### ACTIVITY
Counting from the line that holds "(387, 226) = (472, 202): pink", return each line exactly, through and including the last line of the entries.

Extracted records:
=== Section Start ===

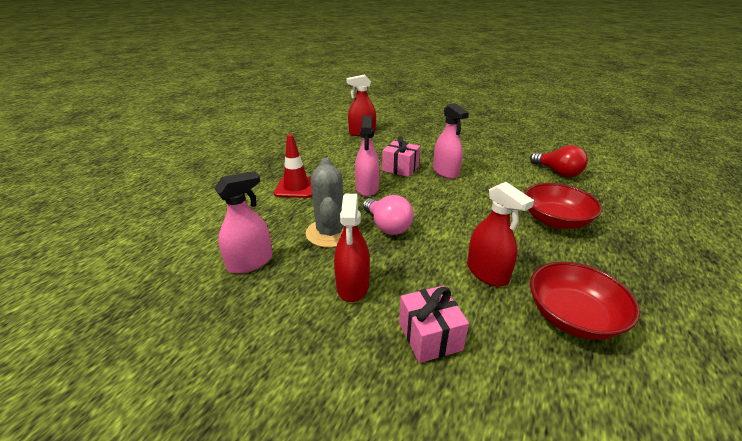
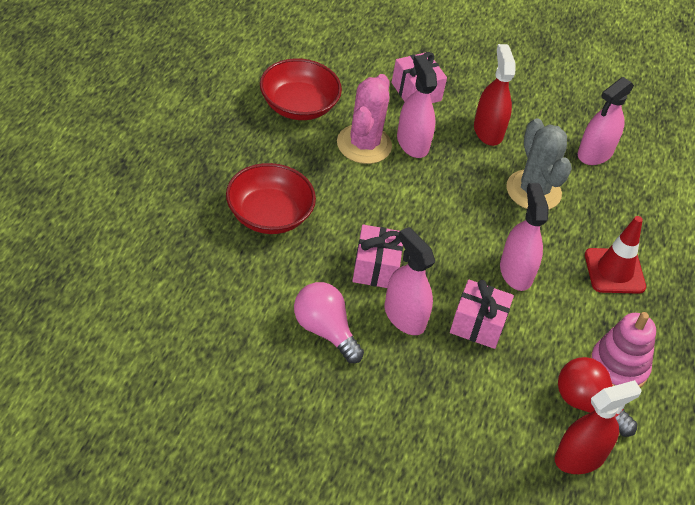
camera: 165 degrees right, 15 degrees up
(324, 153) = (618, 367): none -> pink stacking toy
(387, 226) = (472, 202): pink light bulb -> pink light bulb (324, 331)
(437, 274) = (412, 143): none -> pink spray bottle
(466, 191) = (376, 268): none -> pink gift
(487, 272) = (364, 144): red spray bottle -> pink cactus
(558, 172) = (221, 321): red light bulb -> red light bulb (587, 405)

=== Section End ===

### SOLUTION
(387, 226) = (472, 202): pink light bulb -> pink light bulb (324, 331)
(437, 274) = (412, 143): none -> pink spray bottle
(466, 191) = (376, 268): none -> pink gift
(487, 272) = (364, 144): red spray bottle -> pink cactus
(558, 172) = (221, 321): red light bulb -> red light bulb (587, 405)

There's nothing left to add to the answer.